__Problem__. Rename "perfume" to "cologne" everywhere in the records below and write them out again with nothing else changed. Leave the pictures out.

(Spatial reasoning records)

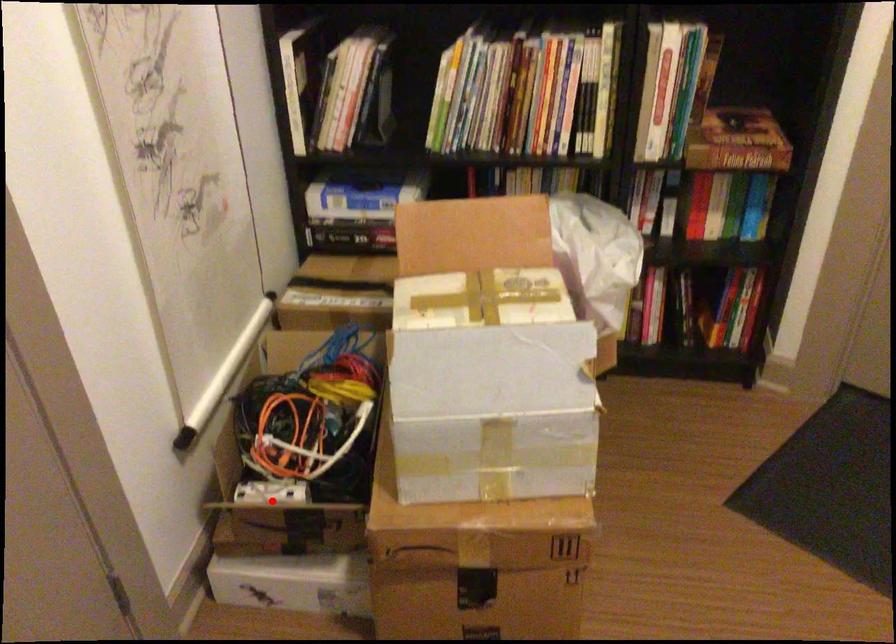
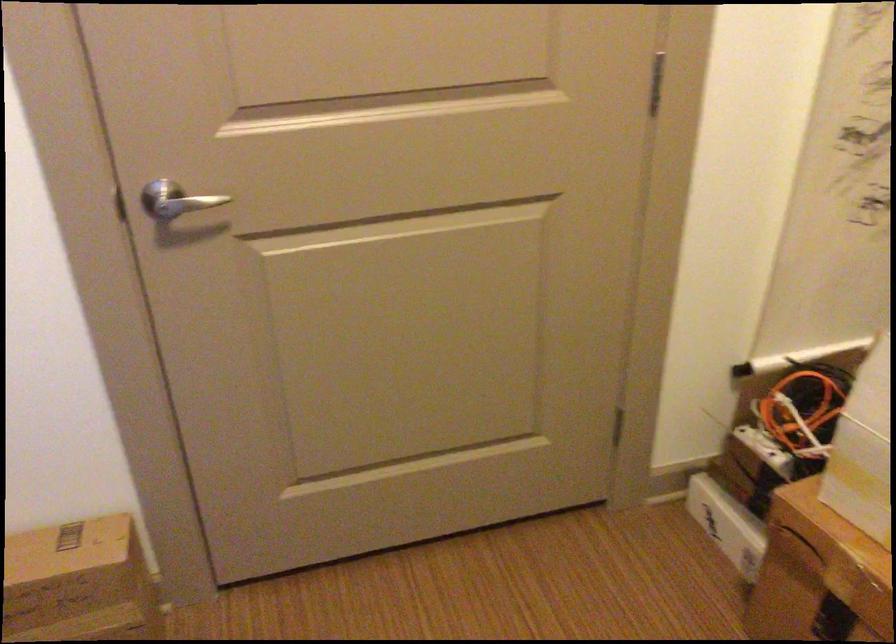
The point at the highlighted location is marked in the first image. Where is the corresponding point in the second image?

(764, 450)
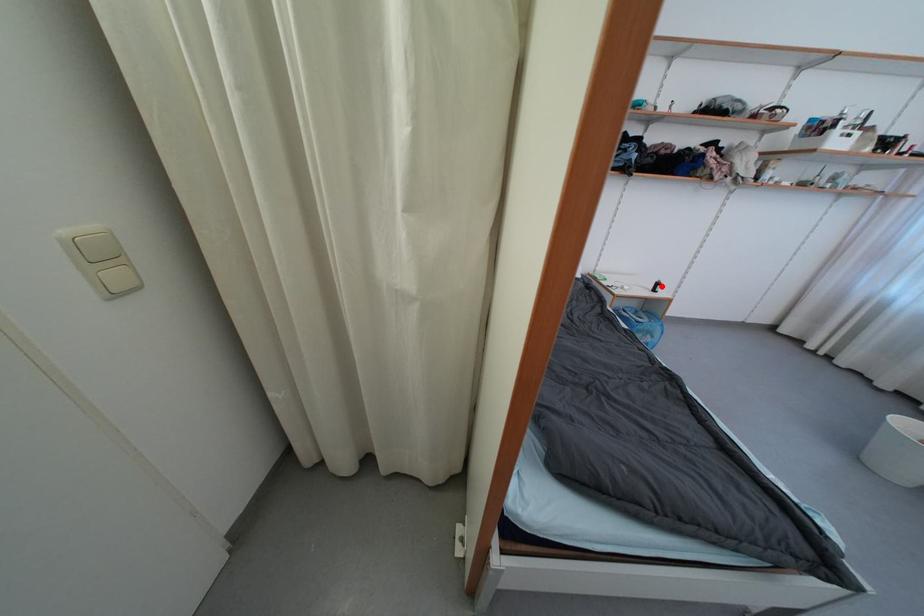
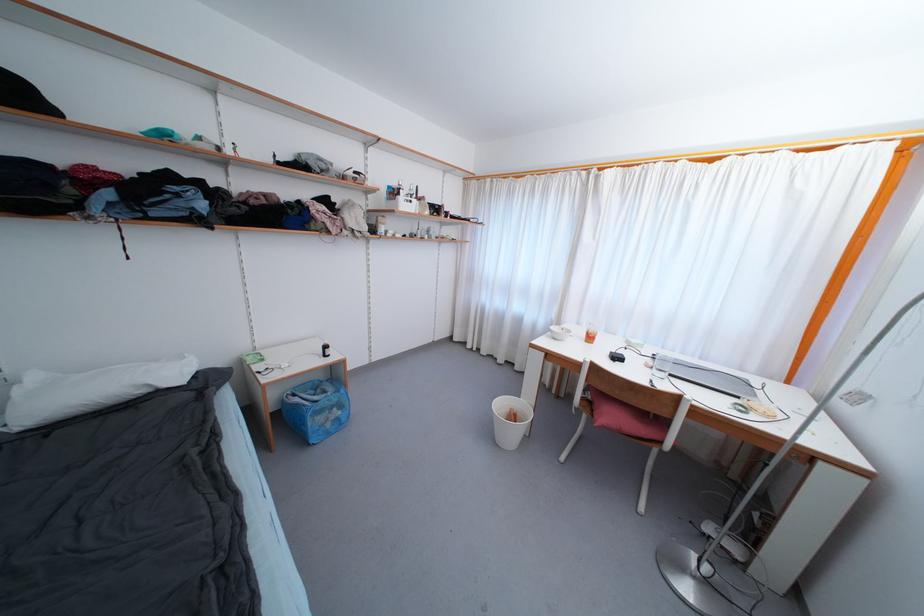
Where in the second image is the point corresponding to the highlighted location from the first image?

(330, 350)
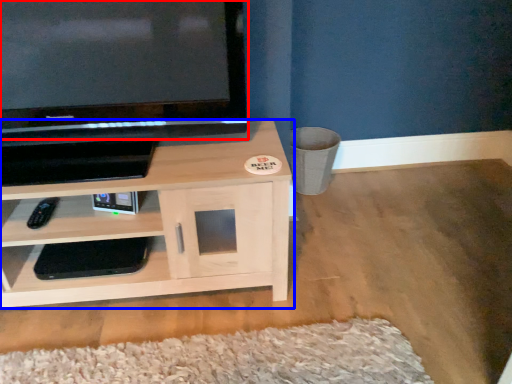
Question: Which object is closer to the camera taking this photo, television (highlighted by a red box) or shelf (highlighted by a blue box)?

Choices:
 (A) television
 (B) shelf

Answer: (A)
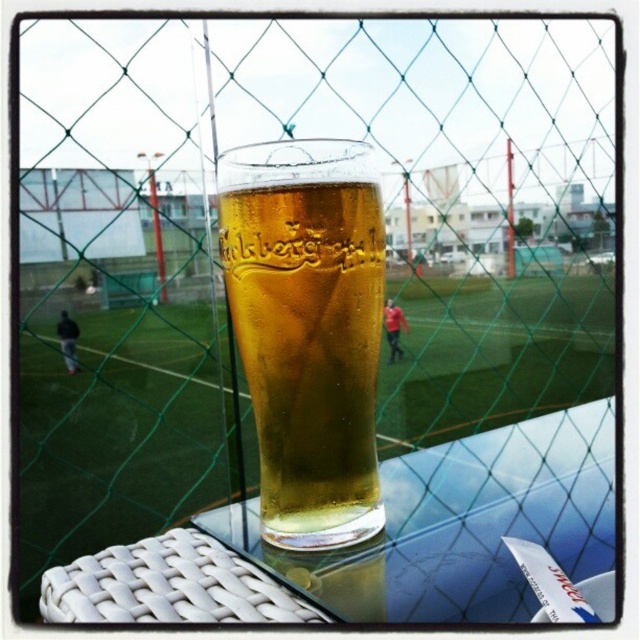
Is transparent glass table at center taller than translucent glass beer at center?

No, transparent glass table at center is not taller than translucent glass beer at center.

Between transparent glass table at center and translucent glass beer at center, which one is positioned higher?

translucent glass beer at center is higher up.

Is point (493, 573) more distant than point (240, 266)?

No.

You are a GUI agent. You are given a task and a screenshot of the screen. Output one action in this format:
    pyautogui.click(x=<x>, y=<y>)
    Task: Click on the transparent glass table at center
    This screenshot has height=640, width=640.
    Given the screenshot: What is the action you would take?
    pyautogui.click(x=381, y=540)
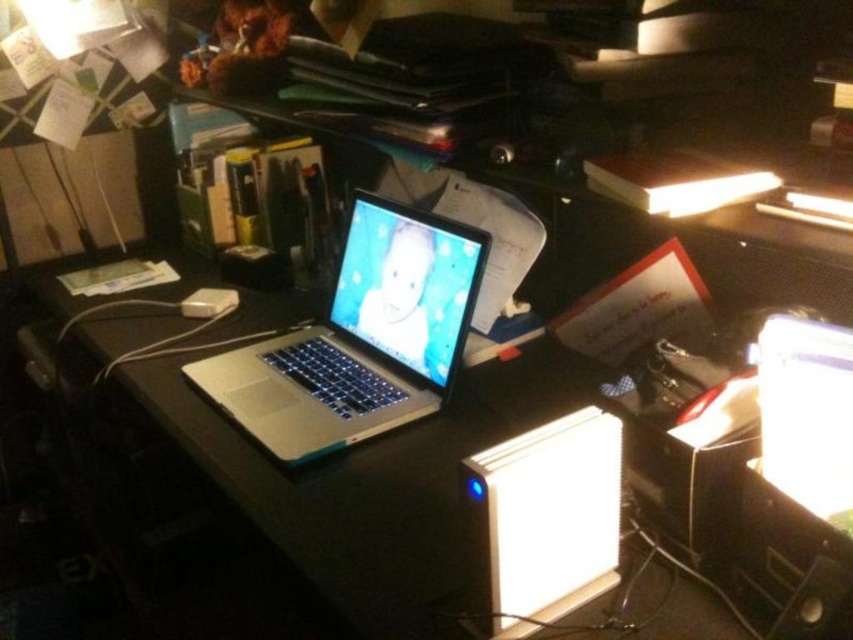
You are a delivery robot standing 1.5 meters away from the desk. You need to place a package on the silver metallic laptop at center. Can you reach it?

The silver metallic laptop at center is 1.09 meters away from camera. Since the robot is standing 1.5 meters away from the desk, the total distance to the laptop would be more than 1.09 meters. Therefore, the robot cannot reach the laptop to place the package.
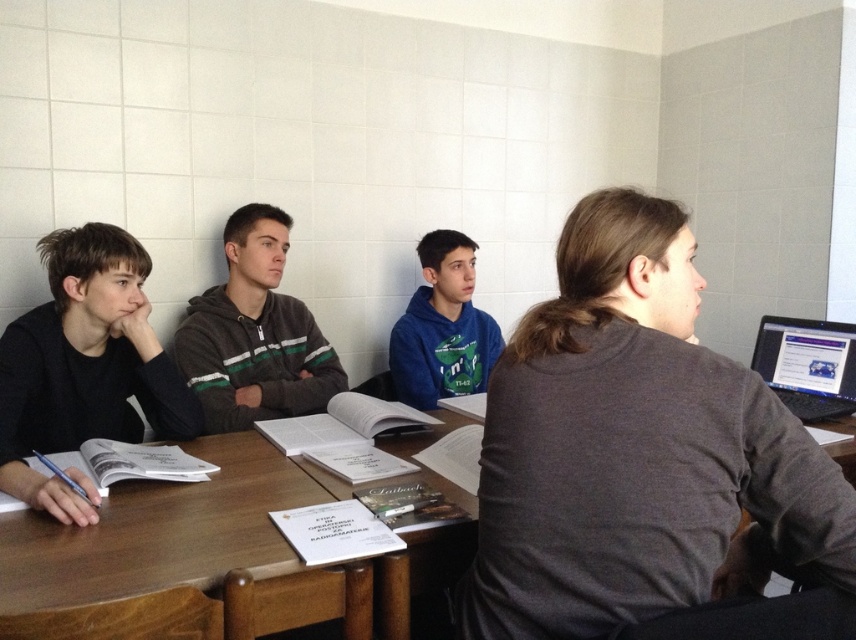
Can you confirm if black matte shirt at left is thinner than black glossy laptop at right?

Incorrect, black matte shirt at left's width is not less than black glossy laptop at right's.

At what (x,y) coordinates should I click in order to perform the action: click on black matte shirt at left. Please return your answer as a coordinate pair (x, y). The width and height of the screenshot is (856, 640). Looking at the image, I should click on (84, 365).

Who is more distant from viewer, (75,378) or (833,323)?

Point (833,323)

The width and height of the screenshot is (856, 640). What are the coordinates of `black matte shirt at left` in the screenshot? It's located at (84, 365).

Which is below, wooden table at center or green striped hoodie at center?

wooden table at center is below.

Who is more distant from viewer, (110, 545) or (281, 214)?

The point (281, 214) is more distant.

Where is `wooden table at center`? wooden table at center is located at coordinates [173, 529].

Is point (419, 472) positioned before point (806, 380)?

That is True.

Identify the location of wooden table at center. This screenshot has width=856, height=640. (173, 529).

Identify the location of wooden table at center. This screenshot has height=640, width=856. (173, 529).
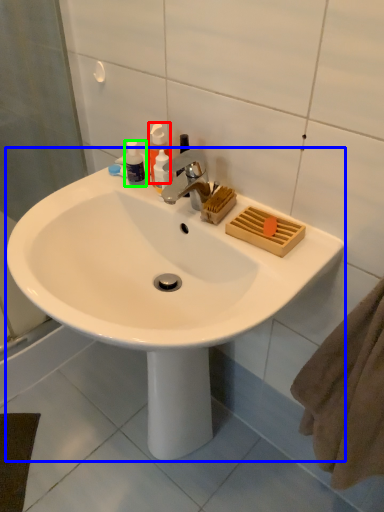
Question: Which object is the farthest from soap dispenser (highlighted by a red box)? Choose among these: sink (highlighted by a blue box) or toiletry (highlighted by a green box).

Choices:
 (A) sink
 (B) toiletry

Answer: (A)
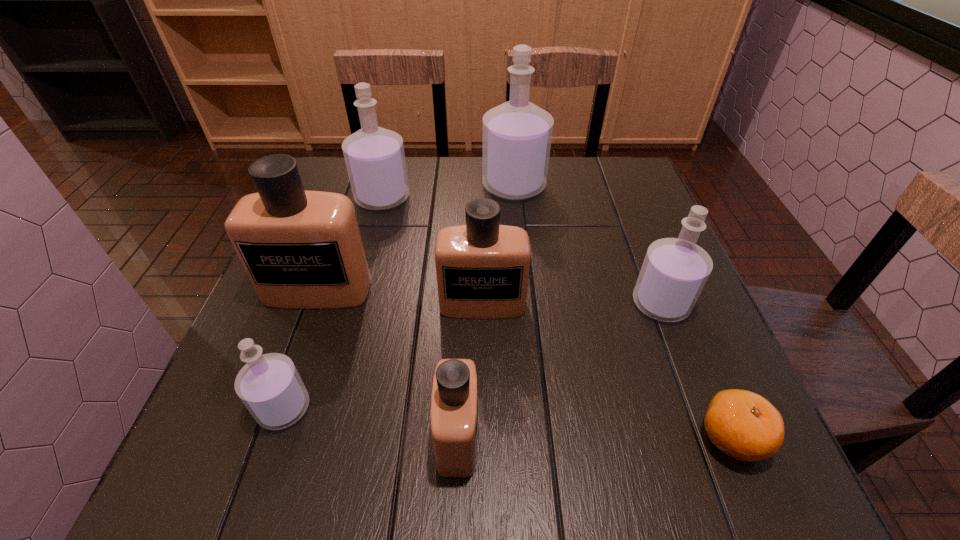
The image size is (960, 540). Find the location of `the tallest perfume`. the tallest perfume is located at coordinates (517, 135).

Locate an element on the screen. This screenshot has height=540, width=960. the biggest purple perfume is located at coordinates (517, 135).

Locate an element on the screen. the second biggest purple perfume is located at coordinates pos(374,156).

Where is `the biggest beige perfume`? This screenshot has width=960, height=540. the biggest beige perfume is located at coordinates 301,249.

Where is `the rightmost purple perfume`? Image resolution: width=960 pixels, height=540 pixels. the rightmost purple perfume is located at coordinates (675, 270).

Image resolution: width=960 pixels, height=540 pixels. What are the coordinates of `the second nearest purple perfume` in the screenshot? It's located at (675, 270).

Image resolution: width=960 pixels, height=540 pixels. What are the coordinates of `the second smallest beige perfume` in the screenshot? It's located at (482, 268).

At what (x,y) coordinates should I click in order to perform the action: click on the nearest purple perfume. Please return your answer as a coordinate pair (x, y). This screenshot has width=960, height=540. Looking at the image, I should click on (269, 385).

The width and height of the screenshot is (960, 540). I want to click on the smallest beige perfume, so click(454, 401).

What are the coordinates of `clementine` in the screenshot? It's located at (744, 425).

__Finished task__.
The point at the highlighted location is marked in the first image. Where is the corresponding point in the second image?

(764, 450)
Where in the second image is the point corresponding to the highlighted location from the first image?

(330, 350)
Question: Which object is closer to the camera taking this photo, television (highlighted by a red box) or shelf (highlighted by a blue box)?

Choices:
 (A) television
 (B) shelf

Answer: (A)
Is transparent glass table at center taller than translucent glass beer at center?

No, transparent glass table at center is not taller than translucent glass beer at center.

Between transparent glass table at center and translucent glass beer at center, which one is positioned higher?

translucent glass beer at center is higher up.

Is point (493, 573) more distant than point (240, 266)?

No.

You are a GUI agent. You are given a task and a screenshot of the screen. Output one action in this format:
    pyautogui.click(x=<x>, y=<y>)
    Task: Click on the transparent glass table at center
    This screenshot has height=640, width=640.
    Given the screenshot: What is the action you would take?
    pyautogui.click(x=381, y=540)
You are a delivery robot standing 1.5 meters away from the desk. You need to place a package on the silver metallic laptop at center. Can you reach it?

The silver metallic laptop at center is 1.09 meters away from camera. Since the robot is standing 1.5 meters away from the desk, the total distance to the laptop would be more than 1.09 meters. Therefore, the robot cannot reach the laptop to place the package.
Can you confirm if black matte shirt at left is thinner than black glossy laptop at right?

Incorrect, black matte shirt at left's width is not less than black glossy laptop at right's.

At what (x,y) coordinates should I click in order to perform the action: click on black matte shirt at left. Please return your answer as a coordinate pair (x, y). The width and height of the screenshot is (856, 640). Looking at the image, I should click on (84, 365).

Who is more distant from viewer, (75,378) or (833,323)?

Point (833,323)

The width and height of the screenshot is (856, 640). What are the coordinates of `black matte shirt at left` in the screenshot? It's located at (84, 365).

Which is below, wooden table at center or green striped hoodie at center?

wooden table at center is below.

Who is more distant from viewer, (110, 545) or (281, 214)?

The point (281, 214) is more distant.

Where is `wooden table at center`? wooden table at center is located at coordinates [173, 529].

Is point (419, 472) positioned before point (806, 380)?

That is True.

Identify the location of wooden table at center. This screenshot has width=856, height=640. (173, 529).

Identify the location of wooden table at center. This screenshot has height=640, width=856. (173, 529).
Question: Which object is the farthest from soap dispenser (highlighted by a red box)? Choose among these: sink (highlighted by a blue box) or toiletry (highlighted by a green box).

Choices:
 (A) sink
 (B) toiletry

Answer: (A)
The image size is (960, 540). Find the location of `the tallest cologne`. the tallest cologne is located at coordinates (517, 135).

Locate an element on the screen. This screenshot has height=540, width=960. the biggest purple cologne is located at coordinates (517, 135).

Locate an element on the screen. the second biggest purple cologne is located at coordinates pos(374,156).

Where is `the biggest beige cologne`? This screenshot has width=960, height=540. the biggest beige cologne is located at coordinates 301,249.

Where is `the rightmost purple cologne`? Image resolution: width=960 pixels, height=540 pixels. the rightmost purple cologne is located at coordinates (675, 270).

Image resolution: width=960 pixels, height=540 pixels. What are the coordinates of `the second nearest purple cologne` in the screenshot? It's located at (675, 270).

Image resolution: width=960 pixels, height=540 pixels. What are the coordinates of `the second smallest beige cologne` in the screenshot? It's located at (482, 268).

At what (x,y) coordinates should I click in order to perform the action: click on the nearest purple cologne. Please return your answer as a coordinate pair (x, y). This screenshot has width=960, height=540. Looking at the image, I should click on (269, 385).

The width and height of the screenshot is (960, 540). I want to click on the smallest beige cologne, so click(454, 401).

What are the coordinates of `clementine` in the screenshot? It's located at (744, 425).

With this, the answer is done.